> Problem description
The answer must be a single number: the count of lines in the listing that hold the string "minus".

> Supplied entries
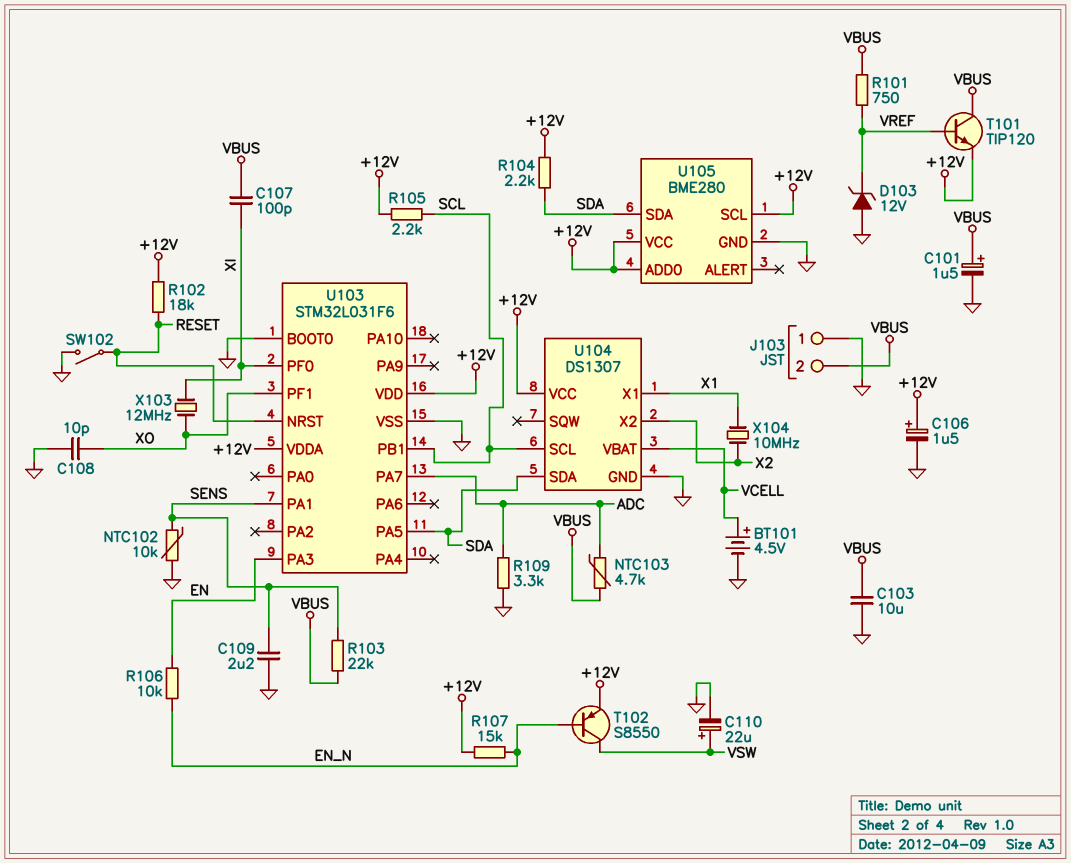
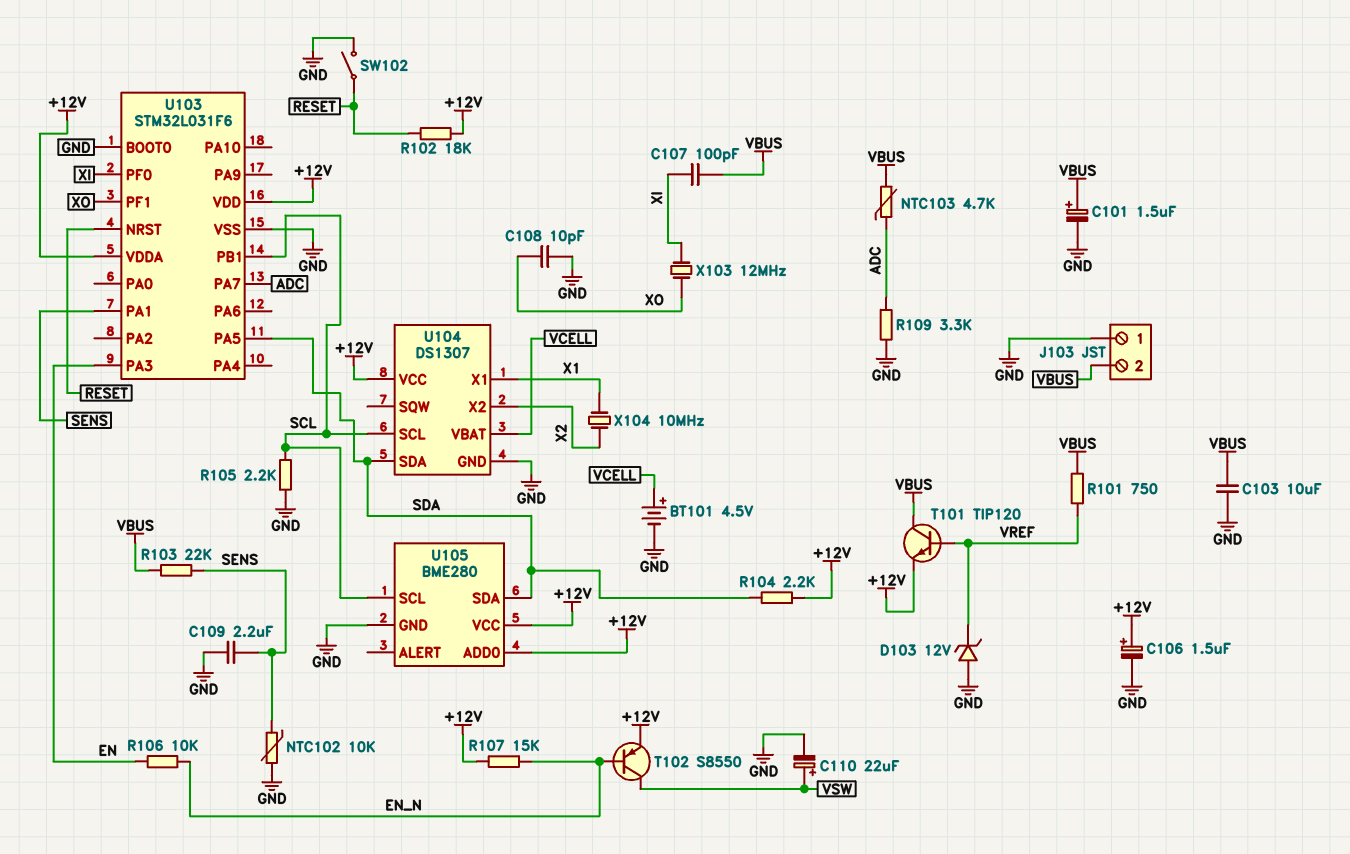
R105: 2.2k (+12V, SCL) -> 2.2k (GND, SCL)
U105 pin SCL: +12V -> SCL

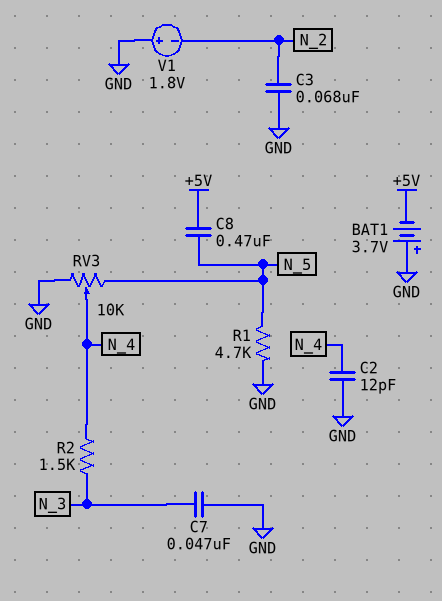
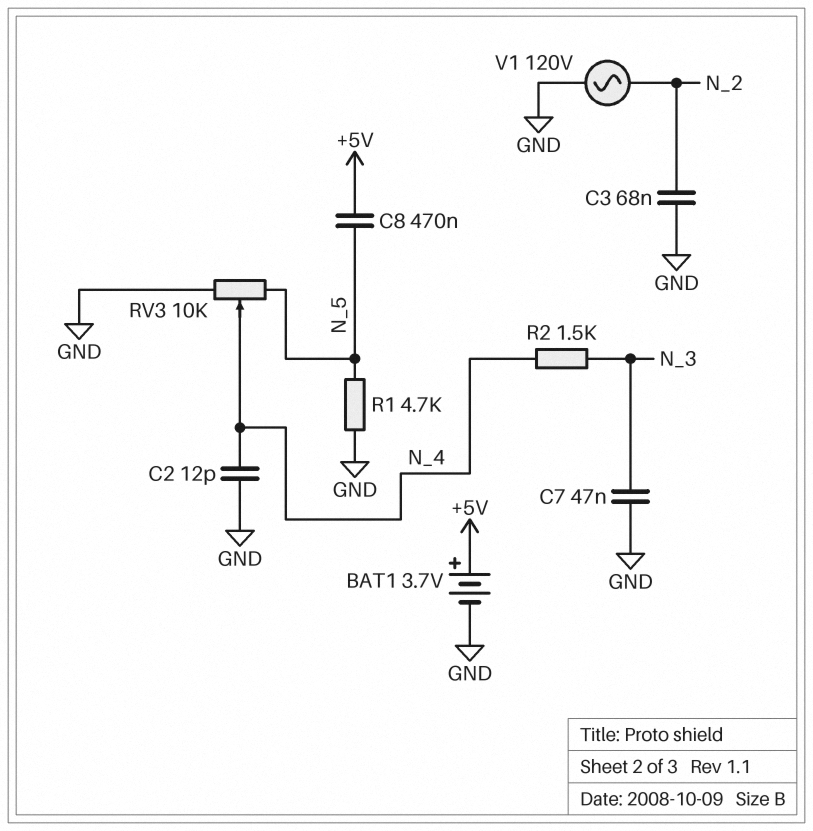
BAT1: 3.7V (plus GND, minus +5V) -> 3.7V (plus +5V, minus GND)
V1: 1.8V (plus GND, minus N_2) -> AC 120V (GND, N_2)

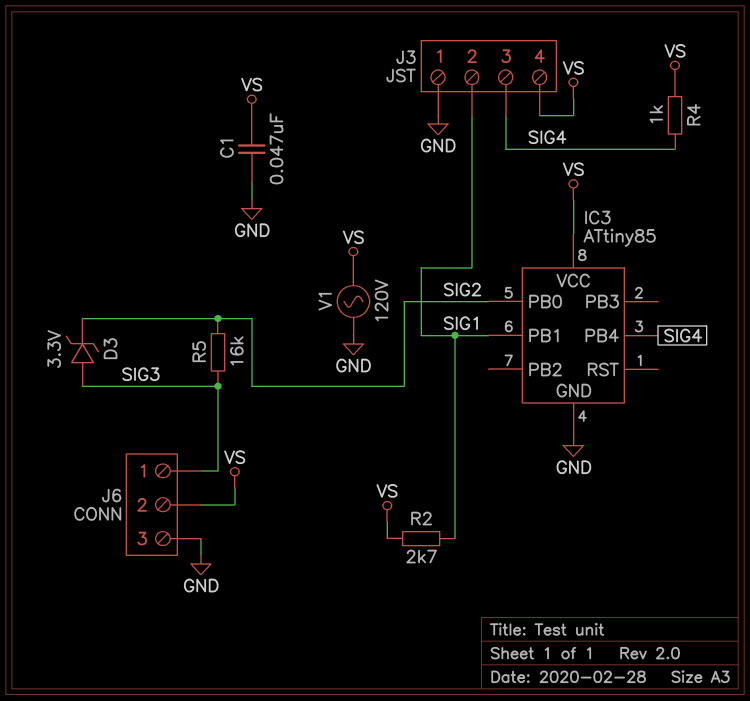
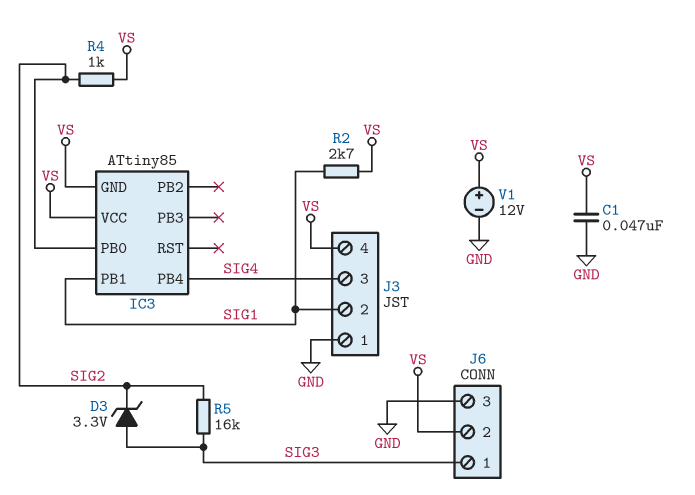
IC3 pin GND: GND -> VS
R4: 1k (SIG4, VS) -> 1k (SIG2, VS)
V1: AC 120V (GND, VS) -> 12V (plus VS, minus GND)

> Solution to the exercise
3